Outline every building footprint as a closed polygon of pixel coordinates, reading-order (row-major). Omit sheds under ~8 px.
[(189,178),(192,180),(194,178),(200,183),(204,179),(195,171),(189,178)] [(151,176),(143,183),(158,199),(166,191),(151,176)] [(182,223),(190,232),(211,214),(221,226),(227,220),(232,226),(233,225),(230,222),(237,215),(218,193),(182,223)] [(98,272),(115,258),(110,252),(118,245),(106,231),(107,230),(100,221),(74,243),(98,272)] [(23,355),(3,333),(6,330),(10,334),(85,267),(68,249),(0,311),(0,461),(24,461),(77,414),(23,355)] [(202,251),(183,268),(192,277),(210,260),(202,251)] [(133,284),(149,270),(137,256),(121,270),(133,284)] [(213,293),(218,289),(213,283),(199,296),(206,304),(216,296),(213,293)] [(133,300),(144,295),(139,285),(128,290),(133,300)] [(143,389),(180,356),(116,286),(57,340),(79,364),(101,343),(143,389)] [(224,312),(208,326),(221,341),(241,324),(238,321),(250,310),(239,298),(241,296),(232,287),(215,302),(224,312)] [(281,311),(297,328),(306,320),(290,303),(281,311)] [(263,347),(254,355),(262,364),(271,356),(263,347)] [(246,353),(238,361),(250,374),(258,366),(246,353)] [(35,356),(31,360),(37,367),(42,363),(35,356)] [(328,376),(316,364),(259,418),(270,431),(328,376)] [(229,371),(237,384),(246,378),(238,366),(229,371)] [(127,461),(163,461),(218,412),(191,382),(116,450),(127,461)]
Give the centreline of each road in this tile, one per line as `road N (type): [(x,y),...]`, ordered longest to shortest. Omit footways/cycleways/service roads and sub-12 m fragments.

════════════════

> Problem description
The full material above needs to be returned unaltered.

> Answer for the task
Outline every building footprint as a closed polygon of pixel coordinates, reading-order (row-major). Omit sheds under ~8 px.
[(189,178),(192,180),(194,178),(200,183),(204,179),(195,171),(189,178)] [(151,176),(143,183),(158,199),(166,191),(151,176)] [(182,223),(190,232),(211,214),(221,226),(227,220),(232,226),(233,225),(230,222),(237,215),(218,193),(182,223)] [(98,272),(115,258),(110,252),(118,245),(106,231),(107,230),(100,221),(74,243),(98,272)] [(23,355),(3,333),(6,330),(10,334),(85,267),(68,249),(0,311),(0,461),(24,461),(77,414),(23,355)] [(202,251),(183,268),(192,277),(210,260),(202,251)] [(133,284),(149,270),(137,256),(121,270),(133,284)] [(213,293),(218,289),(213,283),(199,296),(206,304),(216,296),(213,293)] [(133,300),(144,295),(139,285),(128,290),(133,300)] [(143,389),(180,356),(116,286),(57,340),(79,364),(101,343),(143,389)] [(224,312),(208,326),(221,341),(241,324),(238,321),(250,310),(239,298),(241,296),(232,287),(215,302),(224,312)] [(281,311),(297,328),(306,320),(290,303),(281,311)] [(263,347),(254,355),(262,364),(271,356),(263,347)] [(246,353),(238,361),(250,374),(258,366),(246,353)] [(35,356),(31,360),(37,367),(42,363),(35,356)] [(328,376),(316,364),(259,418),(270,431),(328,376)] [(229,371),(237,384),(246,378),(238,366),(229,371)] [(127,461),(163,461),(218,412),(191,382),(116,450),(127,461)]
Give the centreline of each road in this tile, one per line as `road N (type): [(x,y),...]`, ordered longest to shortest. Omit footways/cycleways/service roads and sub-12 m fragments.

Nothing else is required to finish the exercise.